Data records
==========
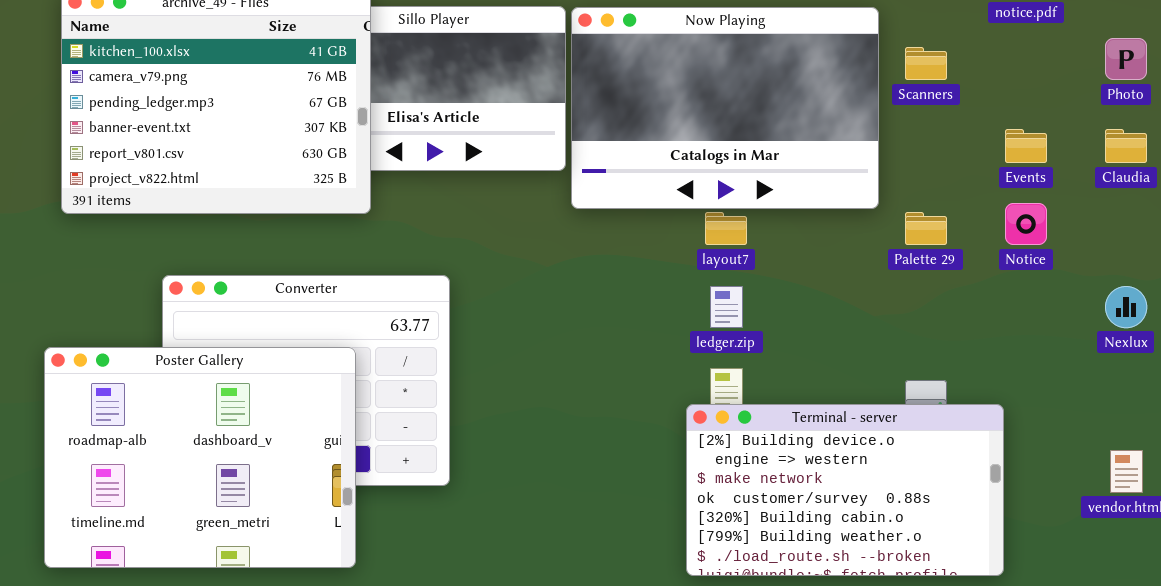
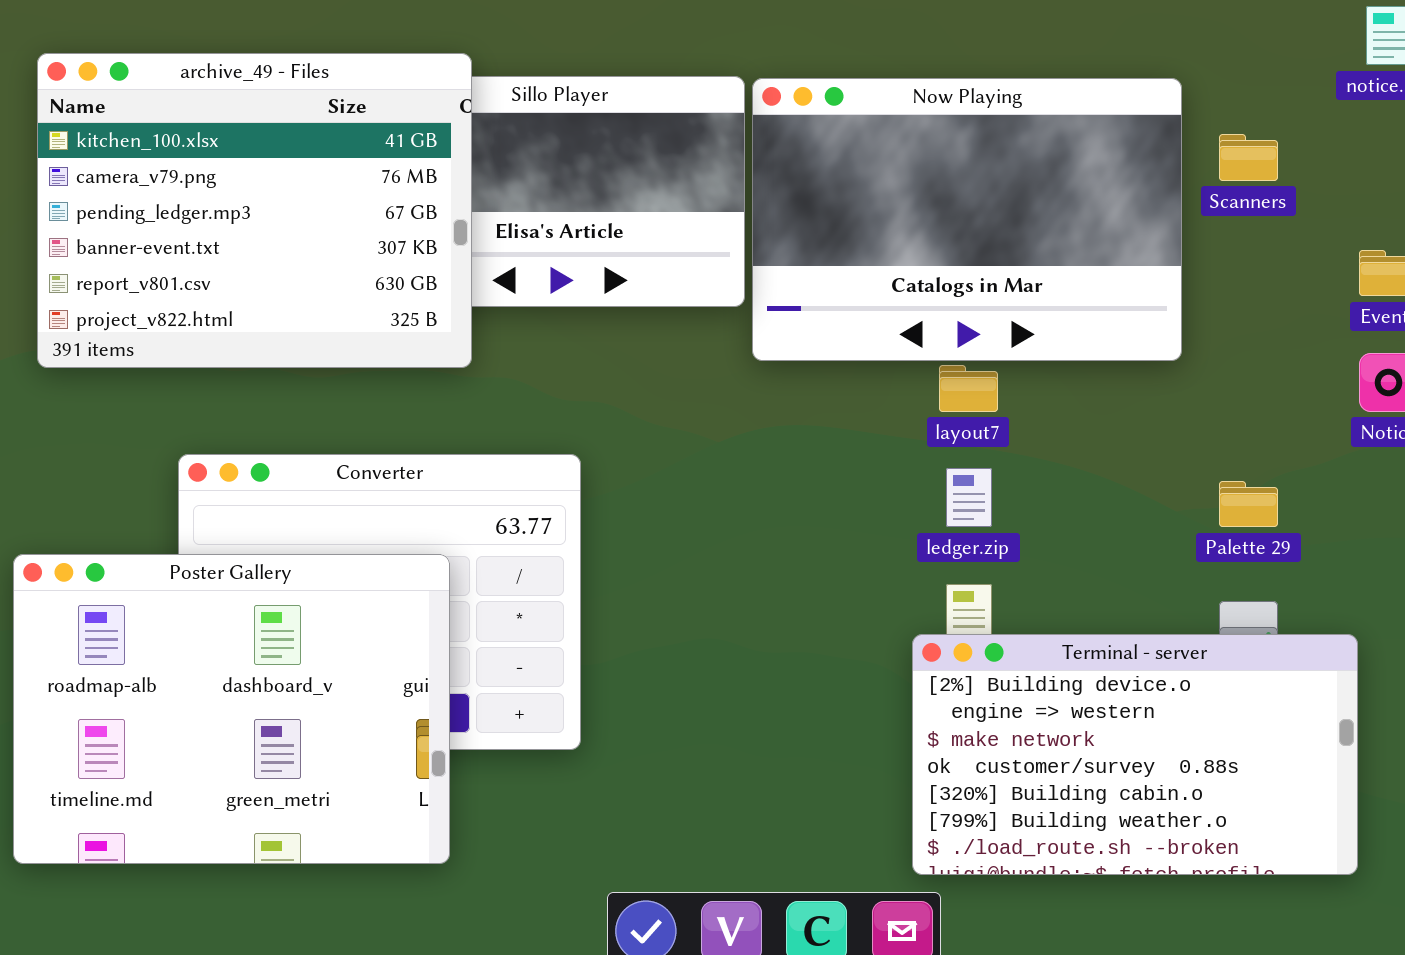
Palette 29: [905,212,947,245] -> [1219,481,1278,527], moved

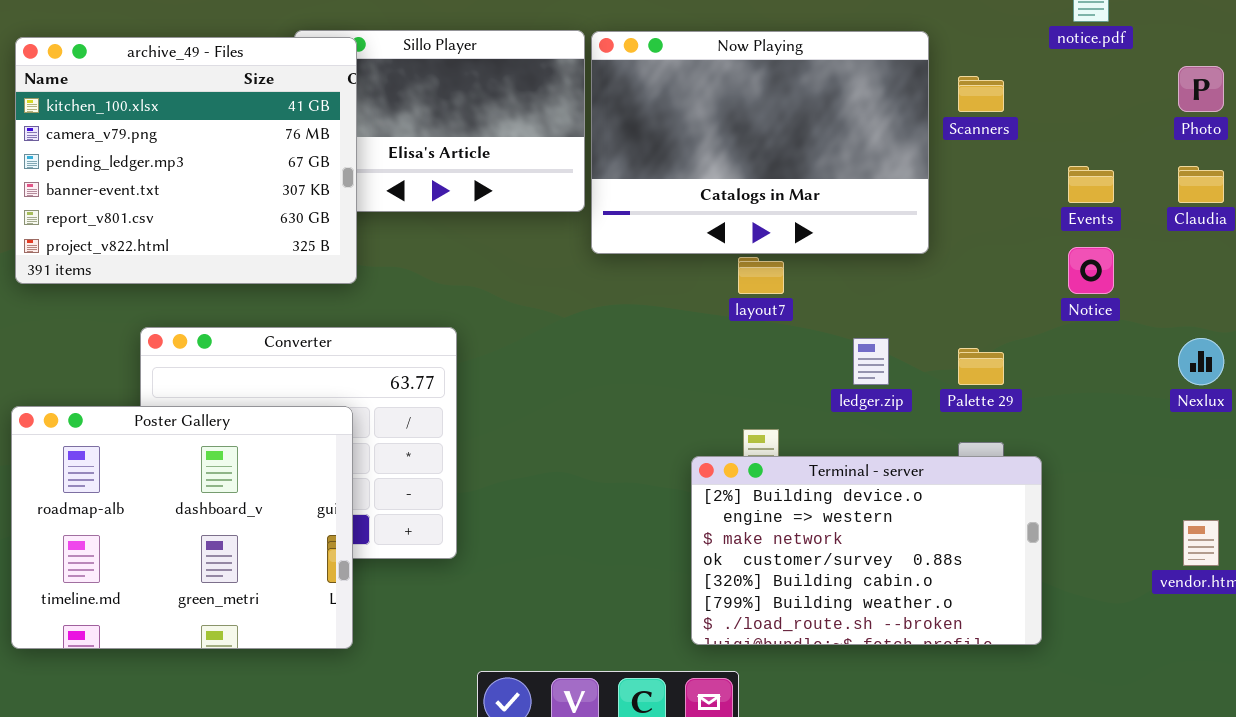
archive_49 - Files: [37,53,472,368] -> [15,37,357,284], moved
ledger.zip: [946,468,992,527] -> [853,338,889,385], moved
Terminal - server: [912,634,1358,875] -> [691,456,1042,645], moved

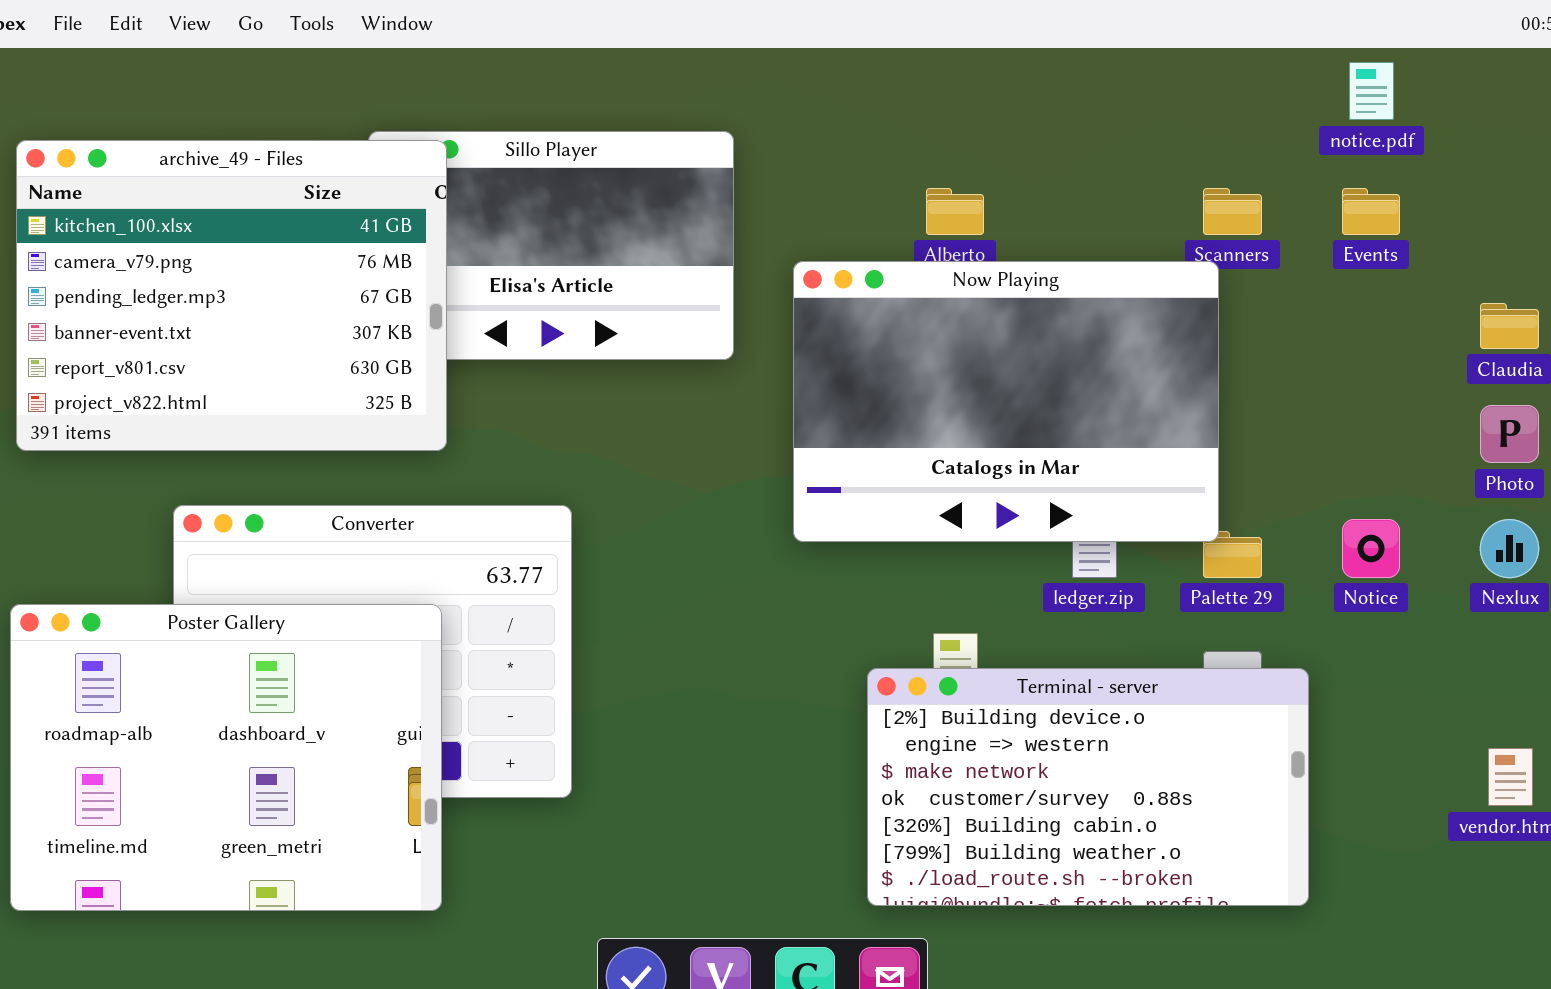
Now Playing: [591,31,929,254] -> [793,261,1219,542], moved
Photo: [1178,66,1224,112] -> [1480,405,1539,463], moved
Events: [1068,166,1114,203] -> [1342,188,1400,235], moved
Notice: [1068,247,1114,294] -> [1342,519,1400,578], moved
==========
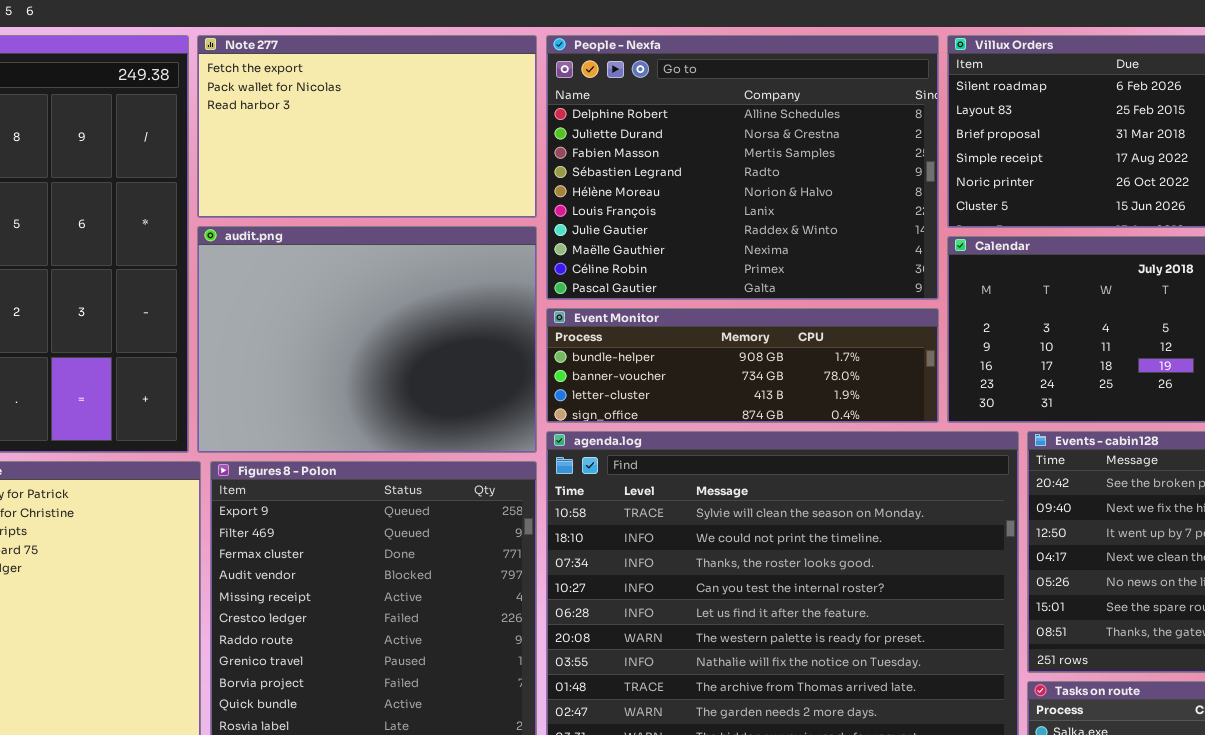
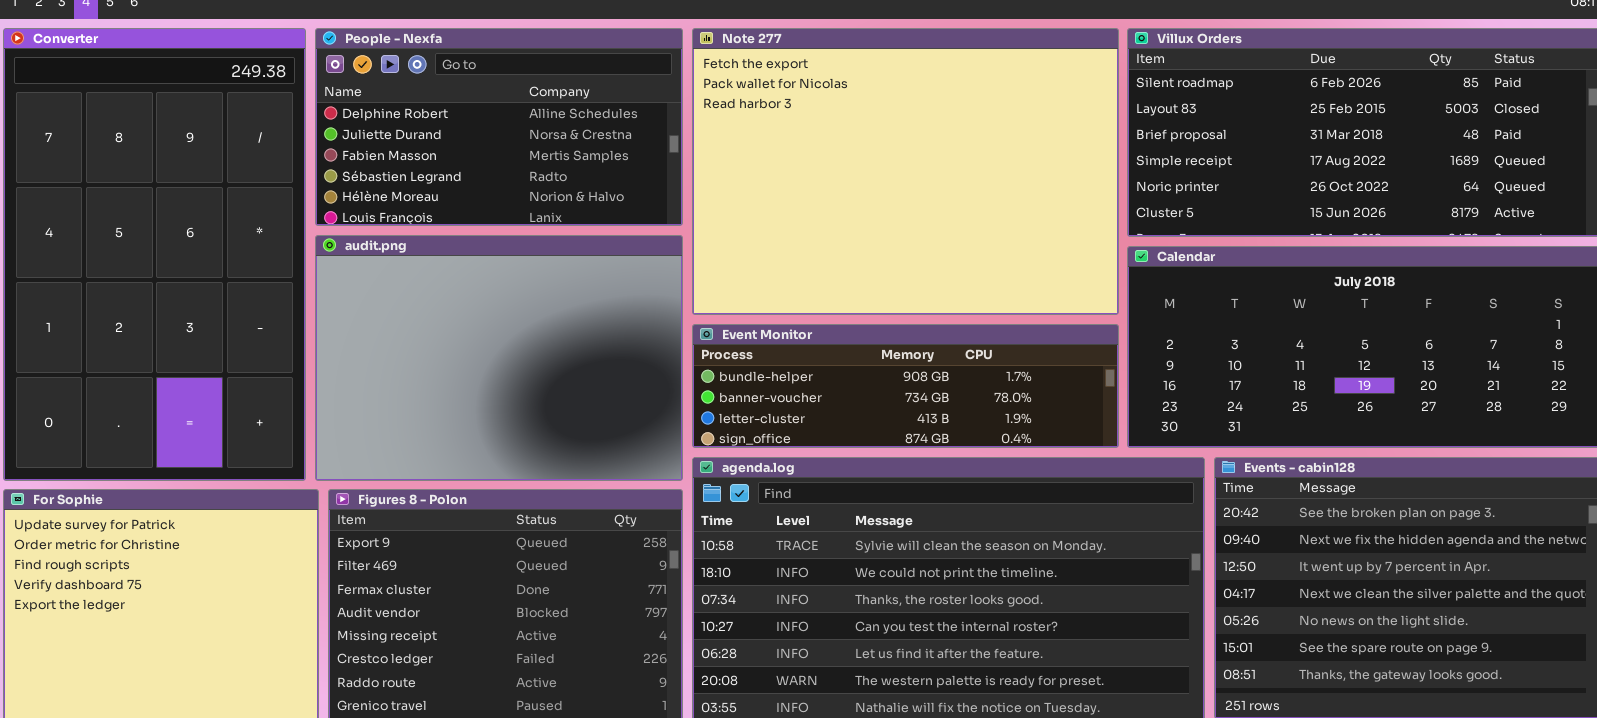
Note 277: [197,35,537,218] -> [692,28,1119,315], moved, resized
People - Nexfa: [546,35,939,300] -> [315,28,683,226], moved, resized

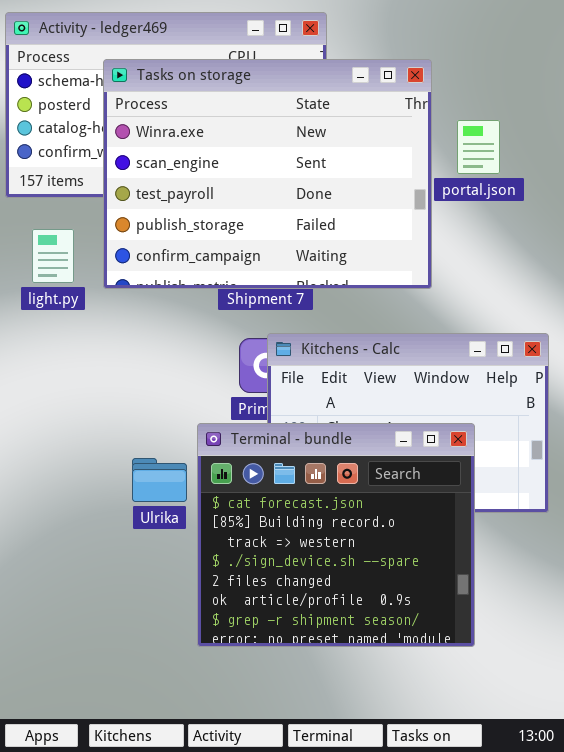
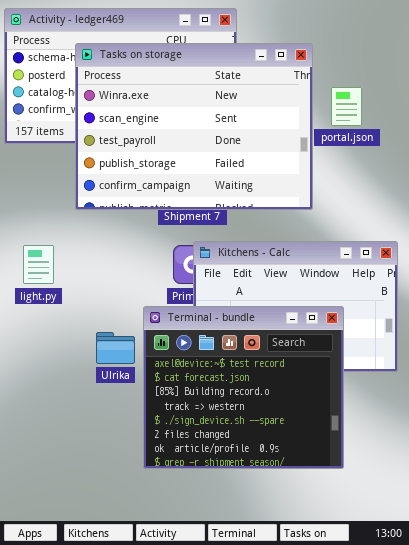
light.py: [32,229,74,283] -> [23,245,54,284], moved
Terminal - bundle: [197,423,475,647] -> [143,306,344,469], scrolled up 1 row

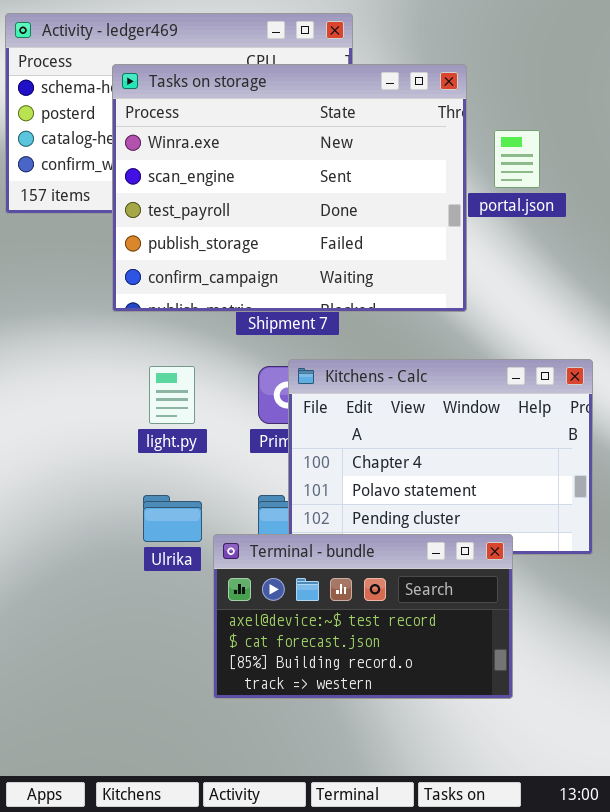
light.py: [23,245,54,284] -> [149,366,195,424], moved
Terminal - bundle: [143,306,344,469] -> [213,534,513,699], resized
==========
◆ **Exercise objective**:
What are the lines in the records above, word for word, from the one containing "Terminal - server: [912,634,1358,875]" through the one containing "Notice: [1068,247,1114,294] ->", both ends included and pictures left out?

◆ **Answer to the exercise**:
Terminal - server: [912,634,1358,875] -> [691,456,1042,645], moved

Now Playing: [591,31,929,254] -> [793,261,1219,542], moved
Photo: [1178,66,1224,112] -> [1480,405,1539,463], moved
Events: [1068,166,1114,203] -> [1342,188,1400,235], moved
Notice: [1068,247,1114,294] -> [1342,519,1400,578], moved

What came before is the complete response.